Exercise prompt: Below are some records. Print all of them exactly as they appear.
═════ Data supplied
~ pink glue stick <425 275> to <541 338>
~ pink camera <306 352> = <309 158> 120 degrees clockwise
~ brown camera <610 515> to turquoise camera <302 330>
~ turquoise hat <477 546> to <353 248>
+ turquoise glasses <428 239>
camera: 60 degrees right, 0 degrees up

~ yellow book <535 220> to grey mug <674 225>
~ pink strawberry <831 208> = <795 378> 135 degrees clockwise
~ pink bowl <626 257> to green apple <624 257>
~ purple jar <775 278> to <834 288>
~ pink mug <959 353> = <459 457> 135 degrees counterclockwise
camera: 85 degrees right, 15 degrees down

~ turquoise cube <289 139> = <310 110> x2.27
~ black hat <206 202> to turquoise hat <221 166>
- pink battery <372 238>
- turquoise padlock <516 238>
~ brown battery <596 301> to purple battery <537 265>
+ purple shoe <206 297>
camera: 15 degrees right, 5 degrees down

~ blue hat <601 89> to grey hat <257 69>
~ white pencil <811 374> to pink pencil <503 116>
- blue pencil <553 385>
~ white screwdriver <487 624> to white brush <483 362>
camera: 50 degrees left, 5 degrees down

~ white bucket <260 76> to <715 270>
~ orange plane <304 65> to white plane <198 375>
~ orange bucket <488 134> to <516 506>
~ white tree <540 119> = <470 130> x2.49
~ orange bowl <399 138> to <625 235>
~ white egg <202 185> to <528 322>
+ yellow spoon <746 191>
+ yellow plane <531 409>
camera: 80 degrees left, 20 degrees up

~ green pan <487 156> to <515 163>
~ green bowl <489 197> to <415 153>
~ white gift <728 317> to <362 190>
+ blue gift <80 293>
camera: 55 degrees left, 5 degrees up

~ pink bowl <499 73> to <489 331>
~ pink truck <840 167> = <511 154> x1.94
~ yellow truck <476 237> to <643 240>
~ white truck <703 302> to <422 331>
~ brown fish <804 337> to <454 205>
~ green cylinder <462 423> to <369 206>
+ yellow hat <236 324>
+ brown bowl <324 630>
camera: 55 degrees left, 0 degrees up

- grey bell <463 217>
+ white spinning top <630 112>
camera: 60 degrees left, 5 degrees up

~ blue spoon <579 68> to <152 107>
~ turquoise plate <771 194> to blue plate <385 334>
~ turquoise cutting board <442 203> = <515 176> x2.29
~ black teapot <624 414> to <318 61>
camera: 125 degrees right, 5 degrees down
══════════
Task response:
~ pink glue stick <425 275> to <541 338>
~ pink camera <306 352> = <309 158> 120 degrees clockwise
~ brown camera <610 515> to turquoise camera <302 330>
~ turquoise hat <477 546> to <353 248>
+ turquoise glasses <428 239>
camera: 60 degrees right, 0 degrees up

~ yellow book <535 220> to grey mug <674 225>
~ pink strawberry <831 208> = <795 378> 135 degrees clockwise
~ pink bowl <626 257> to green apple <624 257>
~ purple jar <775 278> to <834 288>
~ pink mug <959 353> = <459 457> 135 degrees counterclockwise
camera: 85 degrees right, 15 degrees down

~ turquoise cube <289 139> = <310 110> x2.27
~ black hat <206 202> to turquoise hat <221 166>
- pink battery <372 238>
- turquoise padlock <516 238>
~ brown battery <596 301> to purple battery <537 265>
+ purple shoe <206 297>
camera: 15 degrees right, 5 degrees down

~ blue hat <601 89> to grey hat <257 69>
~ white pencil <811 374> to pink pencil <503 116>
- blue pencil <553 385>
~ white screwdriver <487 624> to white brush <483 362>
camera: 50 degrees left, 5 degrees down

~ white bucket <260 76> to <715 270>
~ orange plane <304 65> to white plane <198 375>
~ orange bucket <488 134> to <516 506>
~ white tree <540 119> = <470 130> x2.49
~ orange bowl <399 138> to <625 235>
~ white egg <202 185> to <528 322>
+ yellow spoon <746 191>
+ yellow plane <531 409>
camera: 80 degrees left, 20 degrees up

~ green pan <487 156> to <515 163>
~ green bowl <489 197> to <415 153>
~ white gift <728 317> to <362 190>
+ blue gift <80 293>
camera: 55 degrees left, 5 degrees up

~ pink bowl <499 73> to <489 331>
~ pink truck <840 167> = <511 154> x1.94
~ yellow truck <476 237> to <643 240>
~ white truck <703 302> to <422 331>
~ brown fish <804 337> to <454 205>
~ green cylinder <462 423> to <369 206>
+ yellow hat <236 324>
+ brown bowl <324 630>
camera: 55 degrees left, 0 degrees up

- grey bell <463 217>
+ white spinning top <630 112>
camera: 60 degrees left, 5 degrees up

~ blue spoon <579 68> to <152 107>
~ turquoise plate <771 194> to blue plate <385 334>
~ turquoise cutting board <442 203> = <515 176> x2.29
~ black teapot <624 414> to <318 61>
camera: 125 degrees right, 5 degrees down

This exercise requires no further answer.